Data records

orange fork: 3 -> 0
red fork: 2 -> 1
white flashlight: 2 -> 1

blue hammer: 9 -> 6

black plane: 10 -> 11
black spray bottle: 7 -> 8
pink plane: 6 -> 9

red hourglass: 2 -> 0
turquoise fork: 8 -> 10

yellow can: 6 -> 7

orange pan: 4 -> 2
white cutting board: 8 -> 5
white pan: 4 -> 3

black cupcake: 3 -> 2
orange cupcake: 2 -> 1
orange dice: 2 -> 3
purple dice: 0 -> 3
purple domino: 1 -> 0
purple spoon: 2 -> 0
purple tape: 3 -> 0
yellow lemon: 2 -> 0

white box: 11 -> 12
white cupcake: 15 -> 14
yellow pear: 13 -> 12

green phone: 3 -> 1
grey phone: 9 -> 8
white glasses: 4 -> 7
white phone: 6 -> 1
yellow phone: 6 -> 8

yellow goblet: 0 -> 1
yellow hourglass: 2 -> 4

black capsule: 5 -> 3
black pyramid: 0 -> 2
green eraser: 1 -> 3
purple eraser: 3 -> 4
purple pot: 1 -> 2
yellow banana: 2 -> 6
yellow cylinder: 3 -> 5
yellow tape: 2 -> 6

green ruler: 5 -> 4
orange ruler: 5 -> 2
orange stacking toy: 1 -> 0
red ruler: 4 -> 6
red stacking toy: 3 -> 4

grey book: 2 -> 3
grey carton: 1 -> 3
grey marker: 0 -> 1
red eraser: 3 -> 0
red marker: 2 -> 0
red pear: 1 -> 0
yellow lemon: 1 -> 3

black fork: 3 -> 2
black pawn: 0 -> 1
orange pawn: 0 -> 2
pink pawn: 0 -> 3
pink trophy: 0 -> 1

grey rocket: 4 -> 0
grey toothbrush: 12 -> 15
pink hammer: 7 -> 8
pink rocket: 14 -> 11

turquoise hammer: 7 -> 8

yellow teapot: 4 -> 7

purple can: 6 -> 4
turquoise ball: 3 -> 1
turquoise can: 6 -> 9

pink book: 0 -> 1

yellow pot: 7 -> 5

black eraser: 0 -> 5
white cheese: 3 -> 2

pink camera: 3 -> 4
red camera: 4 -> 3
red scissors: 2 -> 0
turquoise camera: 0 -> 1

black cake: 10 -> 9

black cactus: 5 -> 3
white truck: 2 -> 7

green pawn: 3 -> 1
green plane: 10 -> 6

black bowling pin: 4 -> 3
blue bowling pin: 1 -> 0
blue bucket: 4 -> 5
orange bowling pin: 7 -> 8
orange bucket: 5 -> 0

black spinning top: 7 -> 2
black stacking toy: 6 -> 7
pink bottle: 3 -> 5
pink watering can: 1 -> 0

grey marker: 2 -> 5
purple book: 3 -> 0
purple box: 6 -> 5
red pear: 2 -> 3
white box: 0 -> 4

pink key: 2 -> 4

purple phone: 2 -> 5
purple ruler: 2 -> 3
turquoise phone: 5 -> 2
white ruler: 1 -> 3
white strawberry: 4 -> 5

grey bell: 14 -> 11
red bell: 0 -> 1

■ **Exercise prompt**
Of the lines above, copy each one that contains the word "white".

■ **Solution to the problem**
white flashlight: 2 -> 1
white cutting board: 8 -> 5
white pan: 4 -> 3
white box: 11 -> 12
white cupcake: 15 -> 14
white glasses: 4 -> 7
white phone: 6 -> 1
white cheese: 3 -> 2
white truck: 2 -> 7
white box: 0 -> 4
white ruler: 1 -> 3
white strawberry: 4 -> 5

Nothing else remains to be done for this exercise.